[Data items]

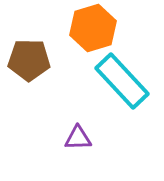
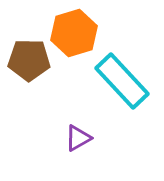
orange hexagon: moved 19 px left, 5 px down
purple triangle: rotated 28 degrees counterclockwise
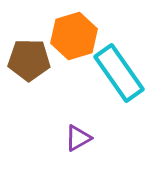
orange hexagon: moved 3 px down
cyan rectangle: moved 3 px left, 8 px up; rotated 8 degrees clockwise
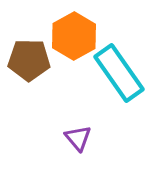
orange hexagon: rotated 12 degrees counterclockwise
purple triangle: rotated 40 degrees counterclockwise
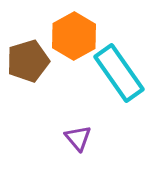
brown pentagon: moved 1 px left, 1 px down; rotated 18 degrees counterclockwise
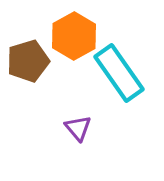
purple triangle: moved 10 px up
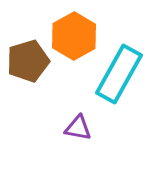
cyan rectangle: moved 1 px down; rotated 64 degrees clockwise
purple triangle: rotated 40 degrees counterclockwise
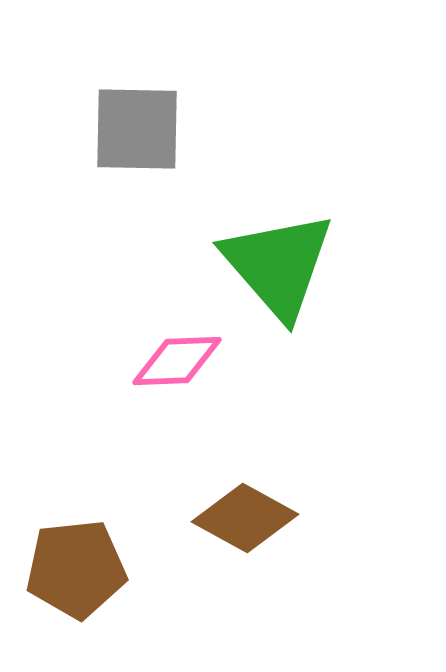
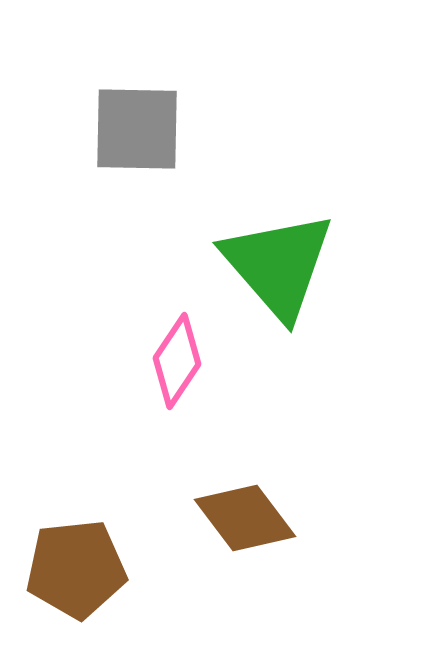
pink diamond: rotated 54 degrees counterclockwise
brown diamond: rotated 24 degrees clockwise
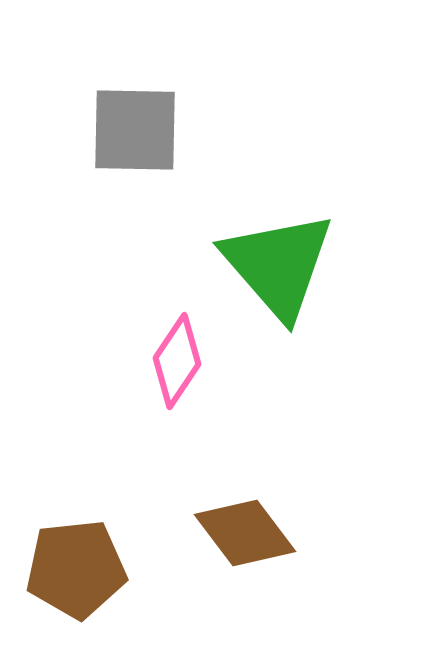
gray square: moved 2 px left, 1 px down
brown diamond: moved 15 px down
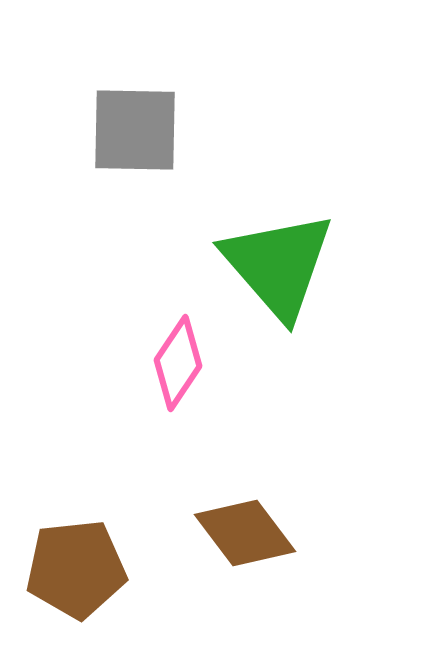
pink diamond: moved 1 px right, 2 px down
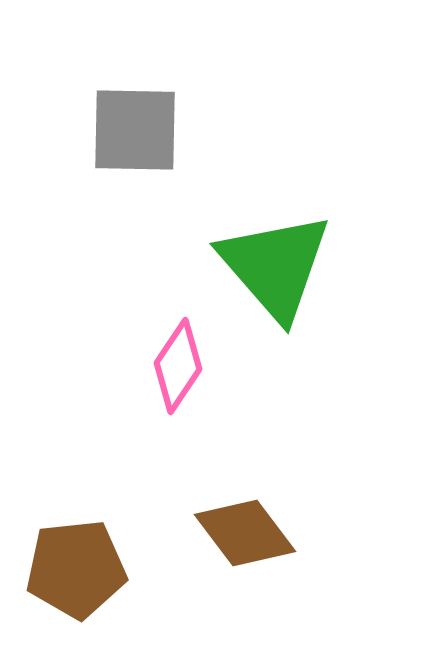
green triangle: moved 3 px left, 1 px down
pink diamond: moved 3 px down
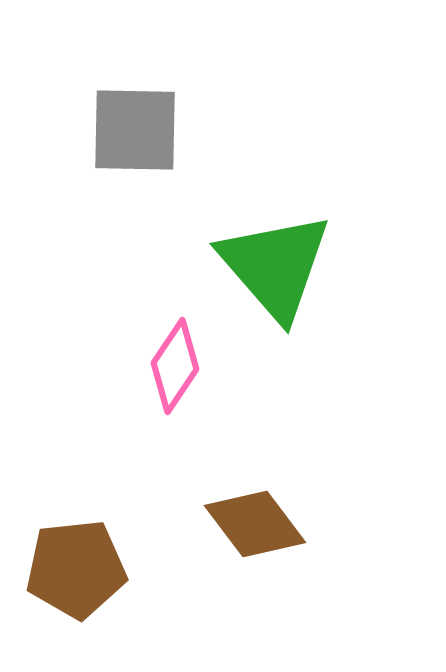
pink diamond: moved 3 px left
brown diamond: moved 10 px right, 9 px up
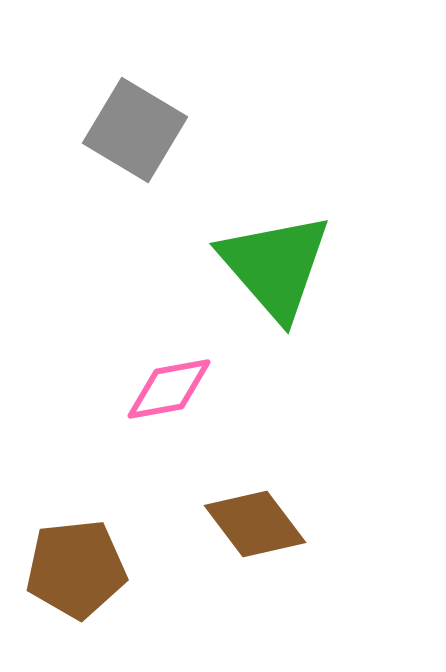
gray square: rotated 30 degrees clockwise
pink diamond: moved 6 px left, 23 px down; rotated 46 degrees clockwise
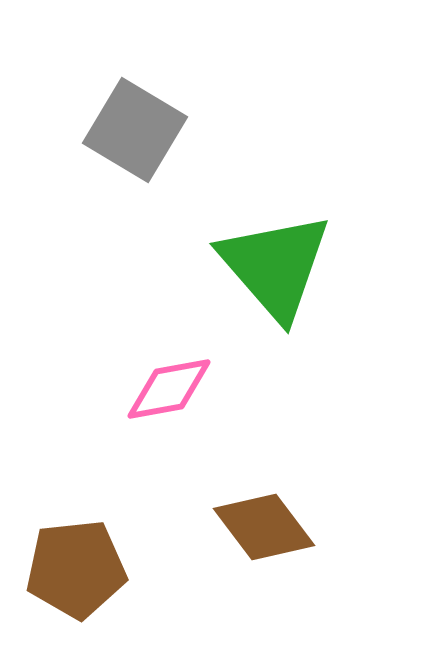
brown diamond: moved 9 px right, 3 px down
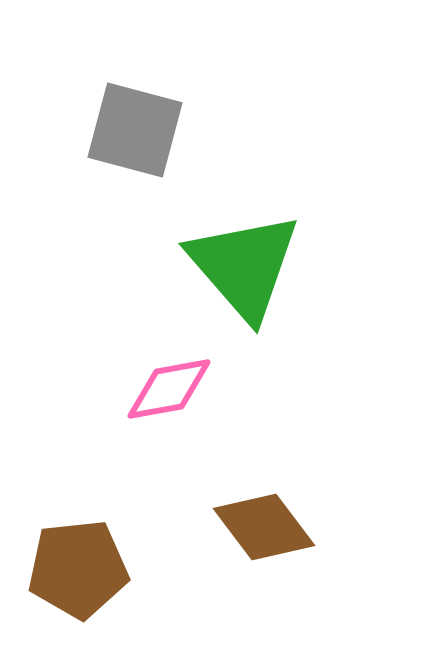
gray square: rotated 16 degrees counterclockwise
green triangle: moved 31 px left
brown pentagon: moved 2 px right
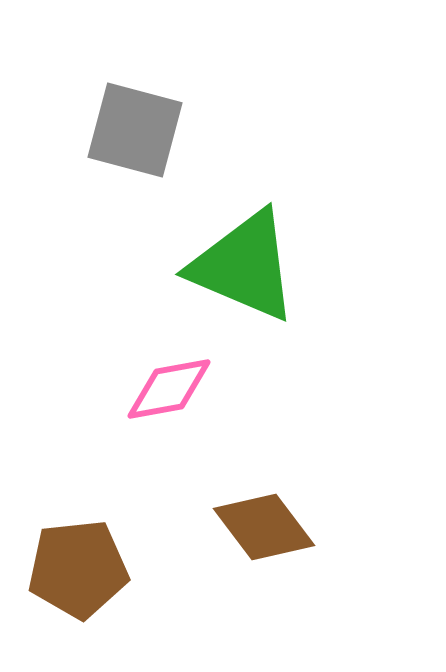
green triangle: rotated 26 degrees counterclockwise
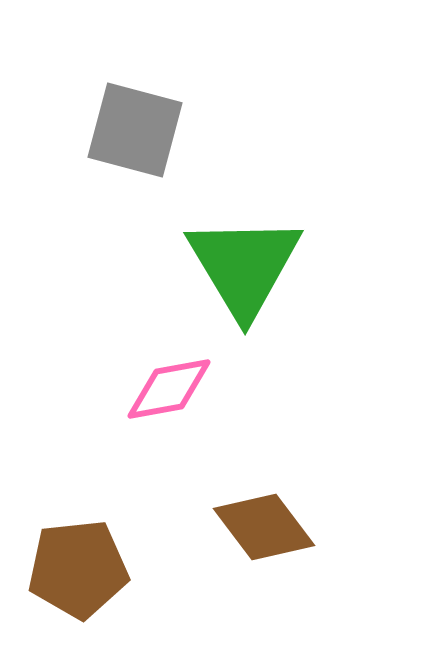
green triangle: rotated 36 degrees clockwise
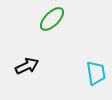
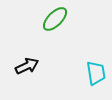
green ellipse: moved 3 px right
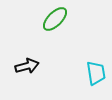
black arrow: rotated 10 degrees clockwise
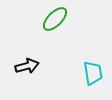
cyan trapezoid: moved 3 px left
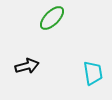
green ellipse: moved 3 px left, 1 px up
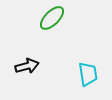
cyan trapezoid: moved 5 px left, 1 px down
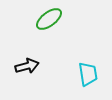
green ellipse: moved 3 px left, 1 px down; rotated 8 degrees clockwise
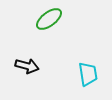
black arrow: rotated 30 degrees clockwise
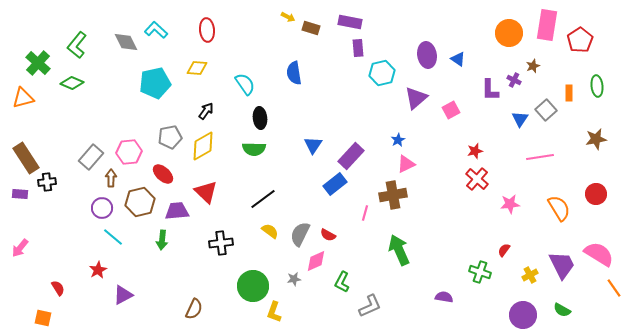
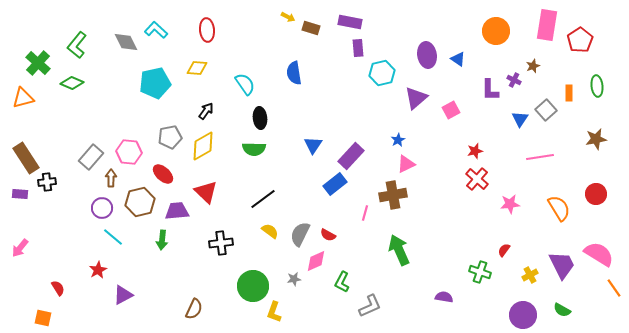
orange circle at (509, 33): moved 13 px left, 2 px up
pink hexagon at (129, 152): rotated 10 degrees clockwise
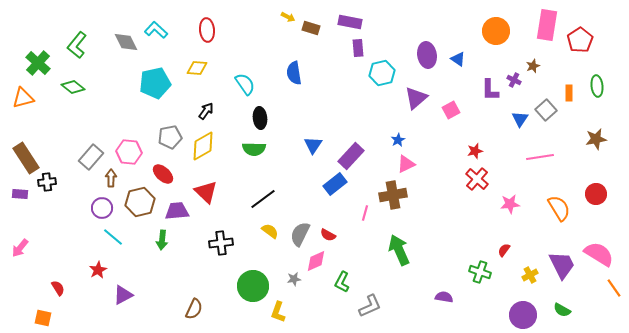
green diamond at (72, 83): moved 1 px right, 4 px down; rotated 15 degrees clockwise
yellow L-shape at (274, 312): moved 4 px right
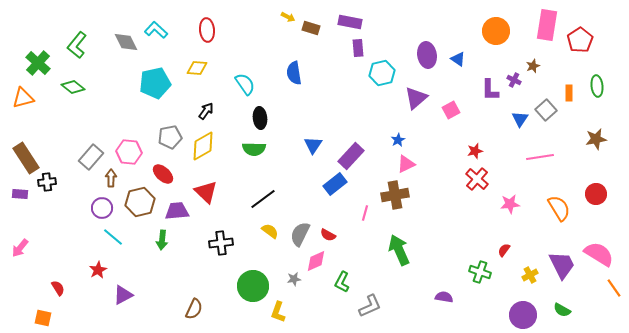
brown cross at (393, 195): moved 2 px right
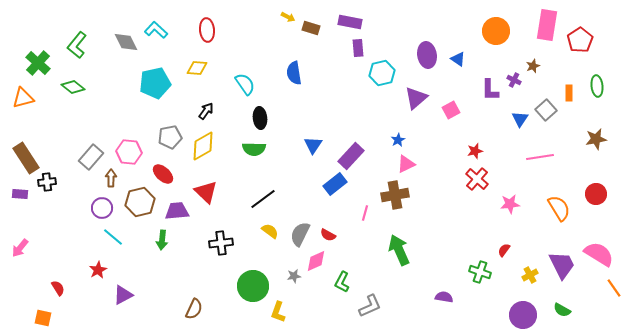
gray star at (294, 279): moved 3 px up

What to do ->
Please go through all the records above and swap every "counterclockwise" for "anticlockwise", keeping everything else the same. Leave the picture lines out of your answer.

Exercise answer ->
orange hexagon: moved 19 px left, 5 px down
purple triangle: rotated 28 degrees anticlockwise
orange hexagon: moved 3 px down
cyan rectangle: moved 3 px left, 8 px up; rotated 8 degrees clockwise
orange hexagon: rotated 12 degrees anticlockwise
purple triangle: rotated 40 degrees anticlockwise
brown pentagon: moved 1 px left, 1 px down; rotated 18 degrees anticlockwise
purple triangle: moved 10 px up
cyan rectangle: moved 1 px down; rotated 64 degrees clockwise
purple triangle: rotated 40 degrees anticlockwise
pink diamond: rotated 54 degrees anticlockwise
brown diamond: rotated 24 degrees clockwise
gray square: moved 2 px left, 1 px down
brown diamond: moved 15 px down
pink diamond: moved 1 px right, 2 px down
green triangle: moved 3 px left, 1 px down
pink diamond: moved 3 px down
pink diamond: moved 3 px left
brown diamond: moved 10 px right, 9 px up
gray square: rotated 30 degrees clockwise
pink diamond: moved 6 px left, 23 px down; rotated 46 degrees clockwise
brown diamond: moved 9 px right, 3 px down
gray square: rotated 16 degrees anticlockwise
green triangle: moved 31 px left
brown pentagon: moved 2 px right
green triangle: rotated 26 degrees anticlockwise
green triangle: rotated 36 degrees clockwise
green ellipse: moved 3 px right
black arrow: rotated 10 degrees clockwise
cyan trapezoid: moved 3 px left
green ellipse: moved 3 px left, 1 px up
cyan trapezoid: moved 5 px left, 1 px down
green ellipse: moved 3 px left, 1 px down; rotated 8 degrees clockwise
black arrow: rotated 30 degrees clockwise
orange circle at (509, 33): moved 13 px left, 2 px up
pink hexagon at (129, 152): rotated 10 degrees clockwise
green diamond at (72, 83): moved 1 px right, 4 px down; rotated 15 degrees clockwise
yellow L-shape at (274, 312): moved 4 px right
brown cross at (393, 195): moved 2 px right
gray star at (294, 279): moved 3 px up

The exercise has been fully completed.